Of the records that follow, copy only the lines from the line containing "none -> orange cheese [85,204,164,263]" to the line containing "none -> orange capsule [205,157,240,181]", both included, exactly as written.
[Opening DATA TO EXAMINE section]
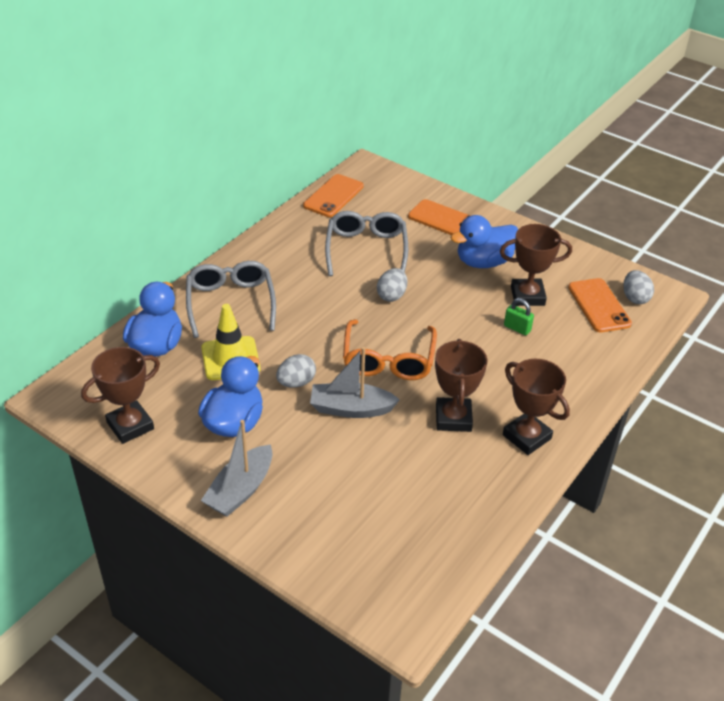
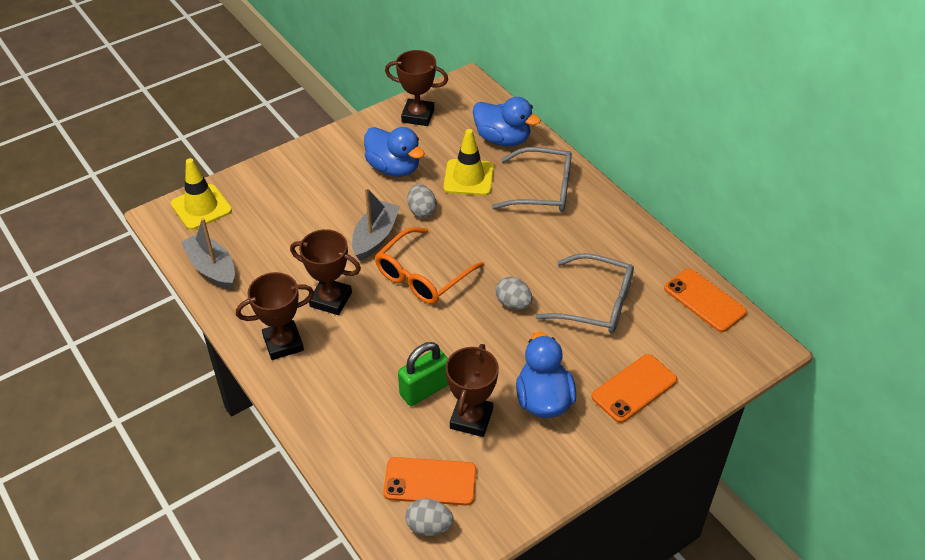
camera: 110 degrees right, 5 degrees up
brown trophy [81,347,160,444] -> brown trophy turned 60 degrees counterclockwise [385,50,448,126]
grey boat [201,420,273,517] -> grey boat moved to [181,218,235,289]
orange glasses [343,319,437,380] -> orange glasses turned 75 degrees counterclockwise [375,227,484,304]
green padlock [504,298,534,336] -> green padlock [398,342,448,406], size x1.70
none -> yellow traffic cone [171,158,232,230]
[Closing DATA TO EXAMINE section]
[Opening DATA TO EXAMINE section]
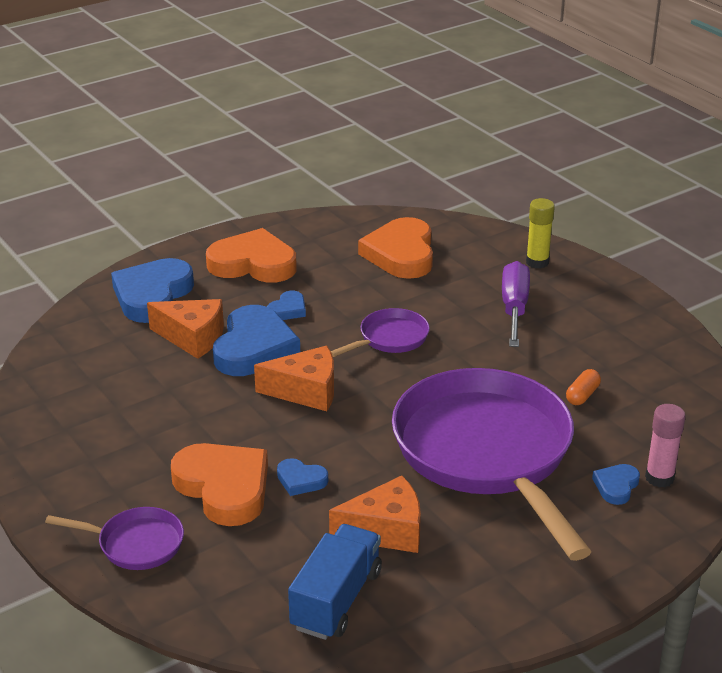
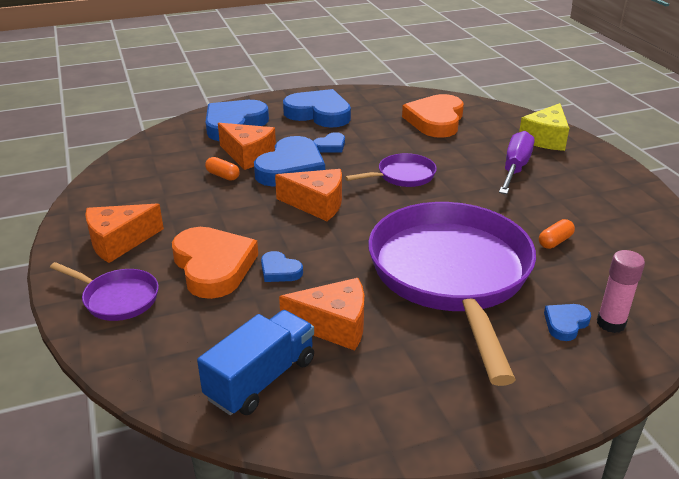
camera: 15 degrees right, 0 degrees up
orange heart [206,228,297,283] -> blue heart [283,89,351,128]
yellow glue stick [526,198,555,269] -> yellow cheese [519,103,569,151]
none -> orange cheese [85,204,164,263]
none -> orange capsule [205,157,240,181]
[Closing DATA TO EXAMINE section]
TASK RESULT
none -> orange cheese [85,204,164,263]
none -> orange capsule [205,157,240,181]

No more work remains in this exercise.